Could you set down the listing below exactly and omit its images?

══ MATERIAL PROVIDED ══

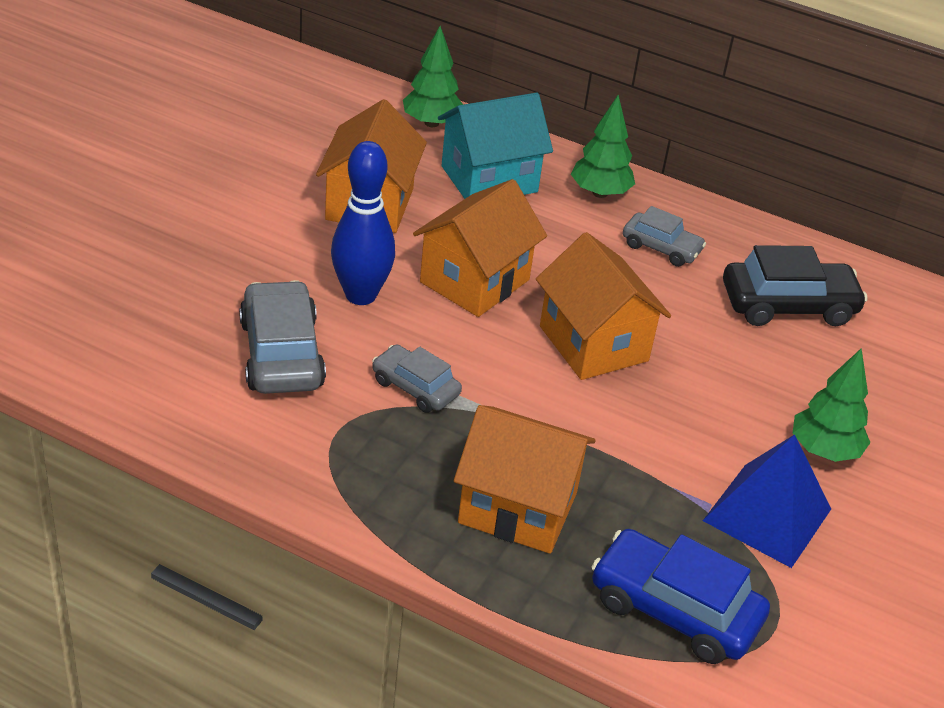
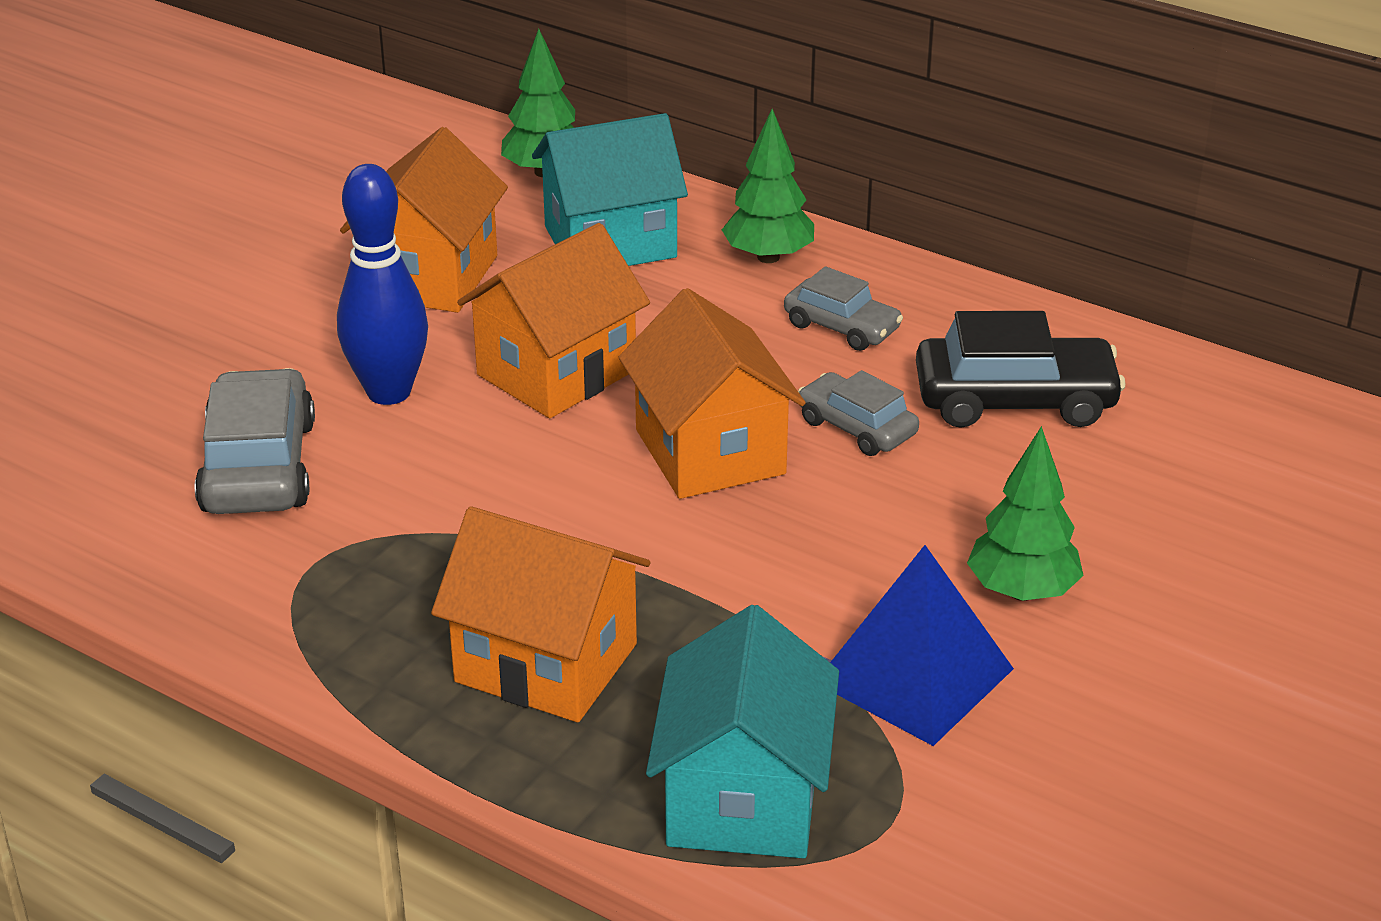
camera: 10 degrees right, 5 degrees down
grey car [372,344,462,413] -> grey car moved to [798,370,919,456]
blue car [592,529,770,664] -> turquoise house [646,605,839,859]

═══

_WRITTEN RESPONSE_.
camera: 10 degrees right, 5 degrees down
grey car [372,344,462,413] -> grey car moved to [798,370,919,456]
blue car [592,529,770,664] -> turquoise house [646,605,839,859]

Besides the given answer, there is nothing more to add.